Task brief
Filter the records for lines holding the string "wallet".

Supplied data
--
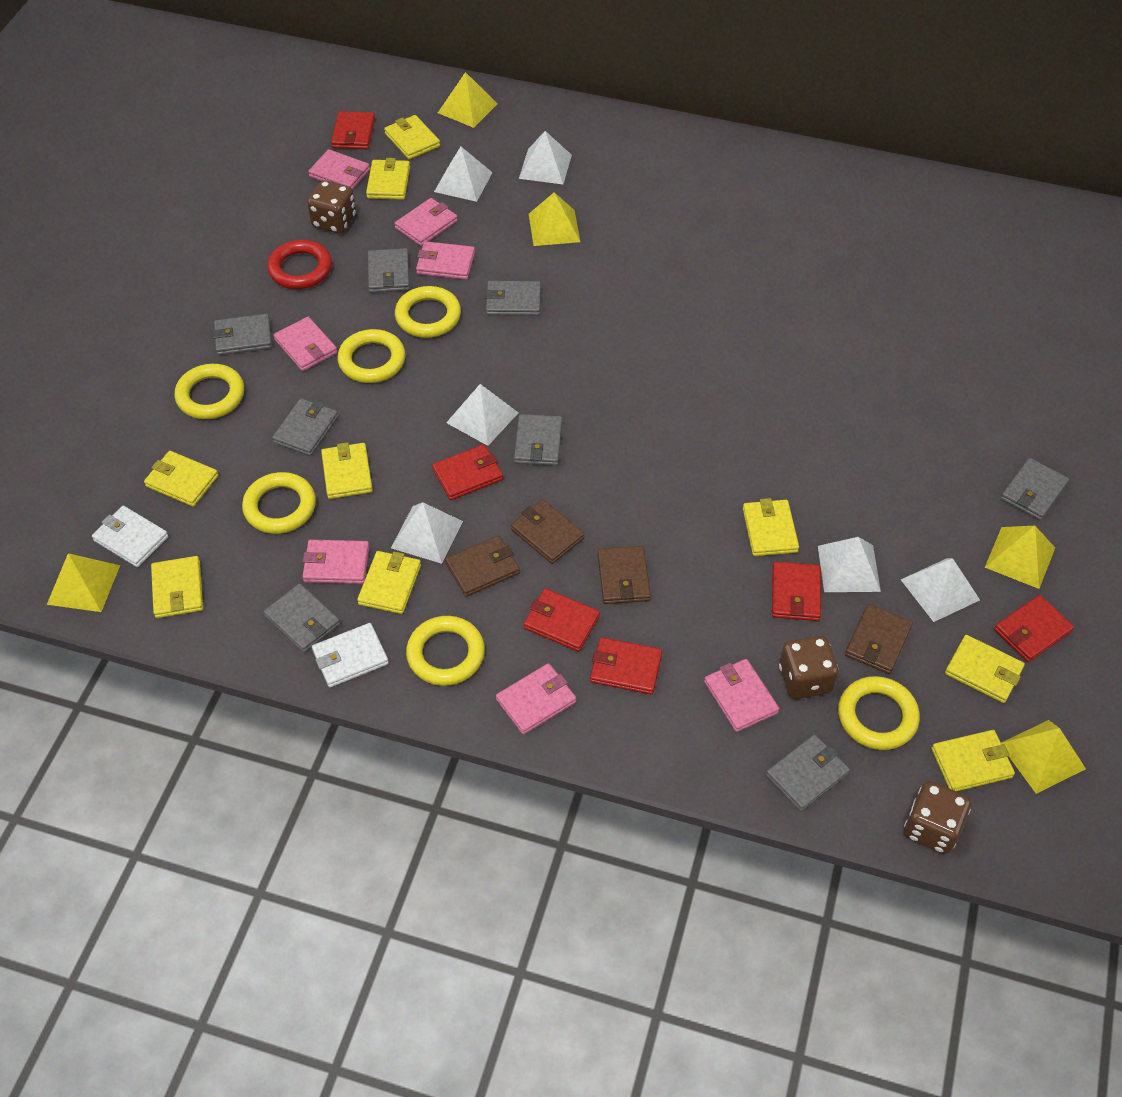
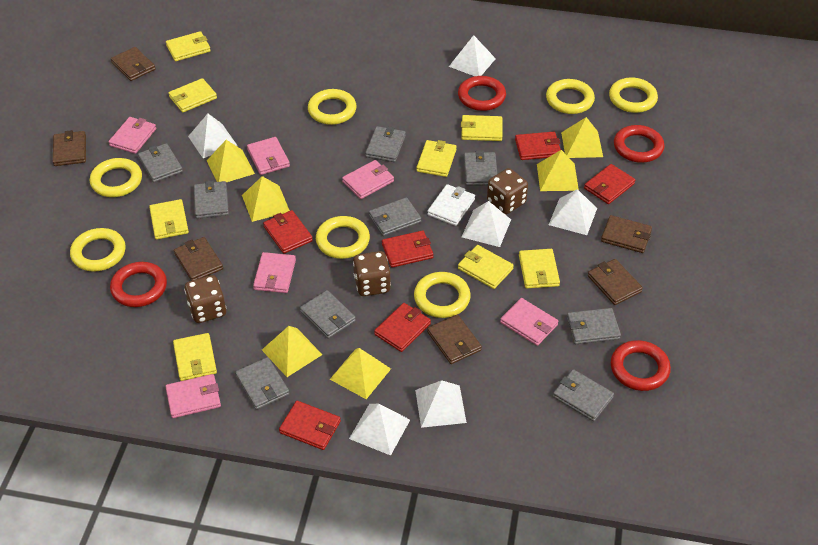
brown wallet: 4 -> 6
grey wallet: 8 -> 9
pink wallet: 7 -> 6
red ring: 1 -> 4
white wallet: 2 -> 1
yellow pyramid: 5 -> 6
yellow ring: 6 -> 7
yellow wallet: 9 -> 8

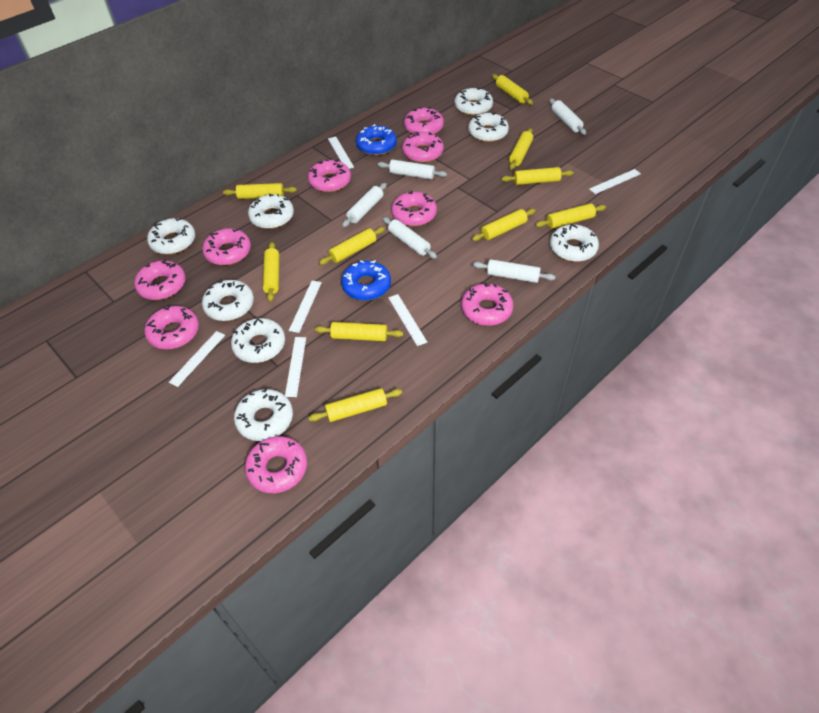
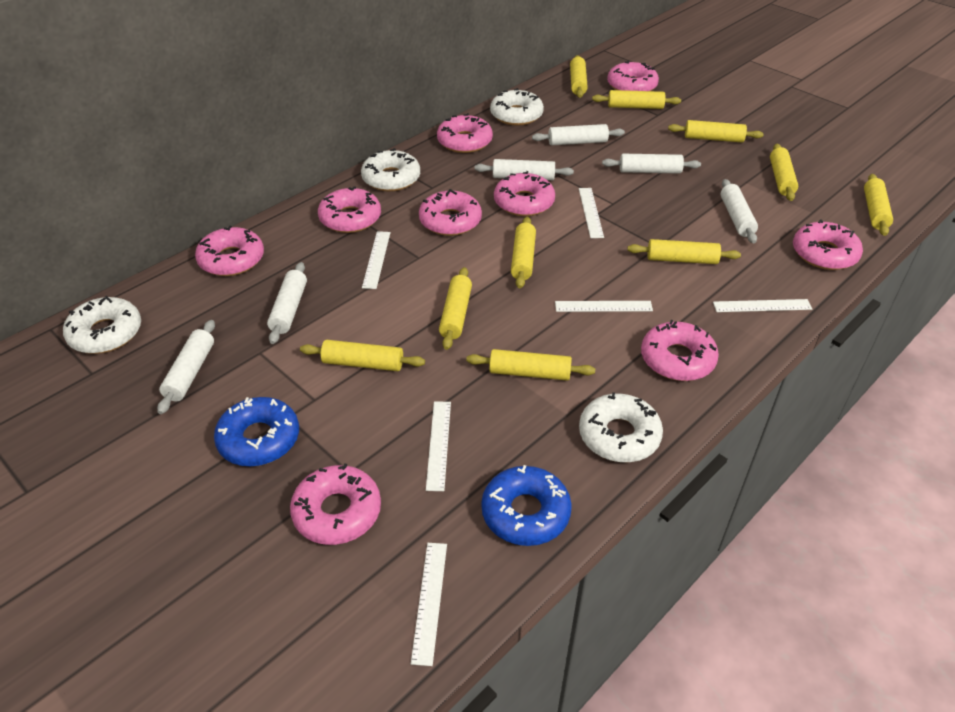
white donut: 8 -> 4
white rolling pin: 5 -> 6

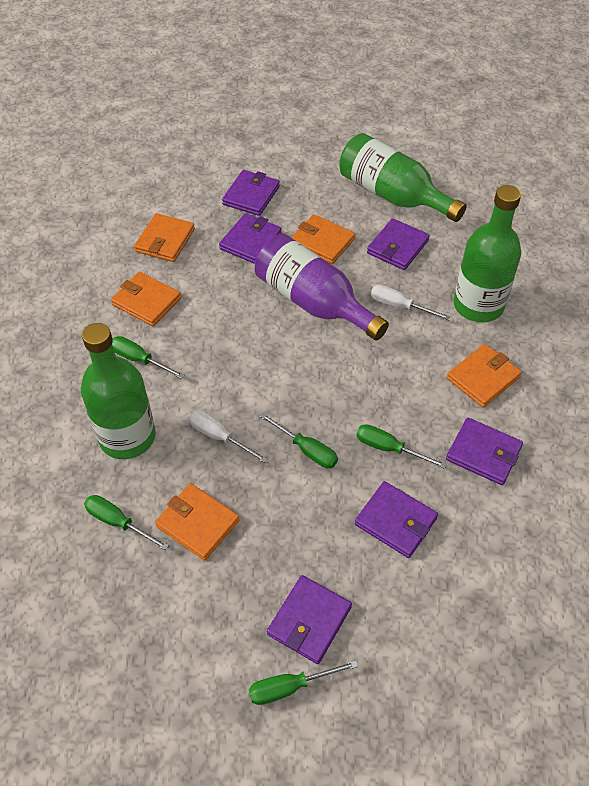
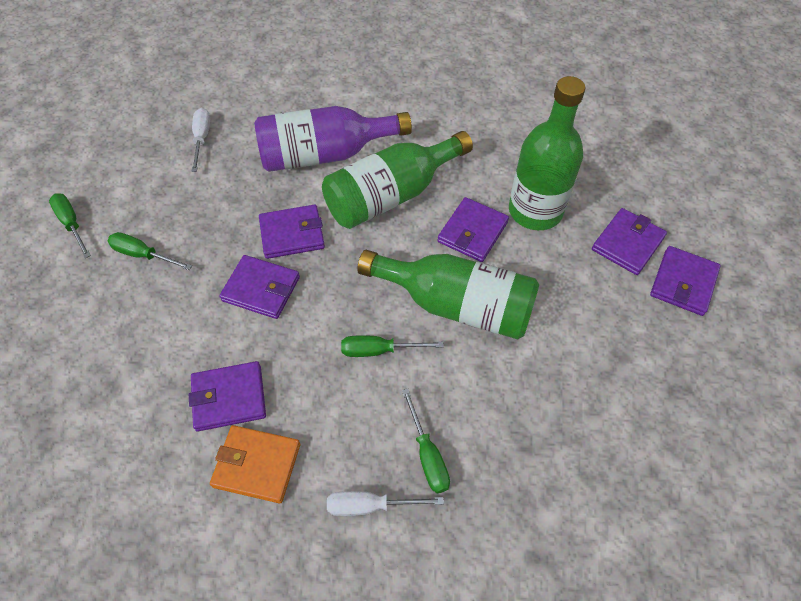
green screwdriver: 5 -> 4
orange wallet: 5 -> 1

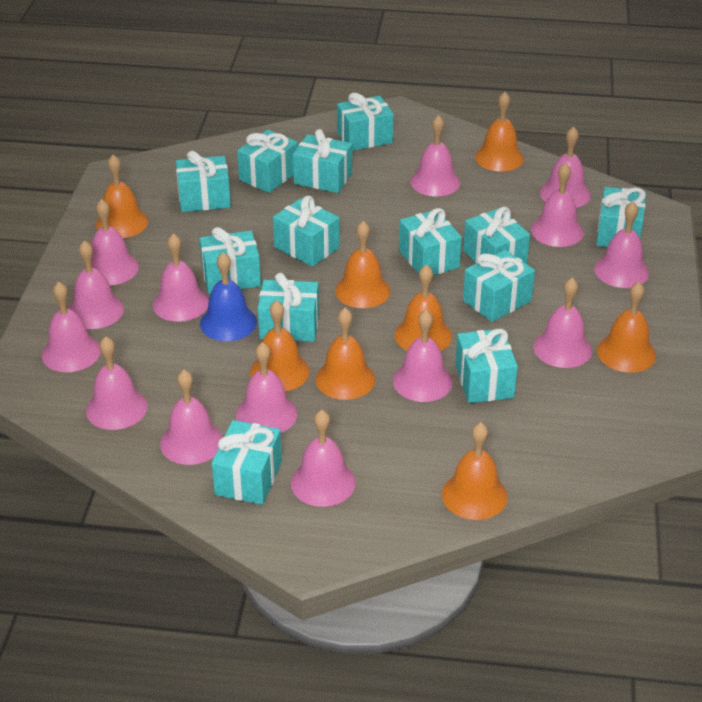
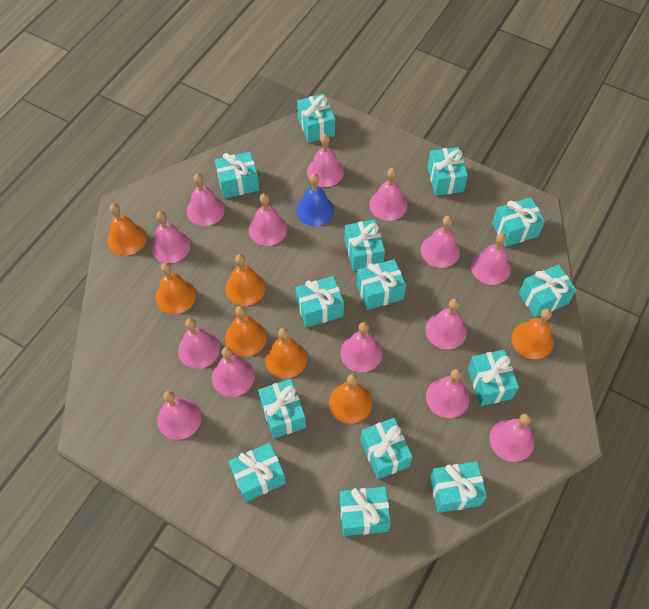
orange bell: 8 -> 7
turquoise gift: 13 -> 14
--
Solution
brown wallet: 4 -> 6
grey wallet: 8 -> 9
pink wallet: 7 -> 6
white wallet: 2 -> 1
yellow wallet: 9 -> 8
orange wallet: 5 -> 1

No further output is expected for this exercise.